For each line of the data below, test for "eraser". Report only the number of lines that pass.

Data records:
%%

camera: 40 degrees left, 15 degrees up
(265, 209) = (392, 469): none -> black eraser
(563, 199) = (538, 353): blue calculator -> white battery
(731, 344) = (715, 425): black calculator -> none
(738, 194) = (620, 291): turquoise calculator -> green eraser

%%

OUTPUT => 2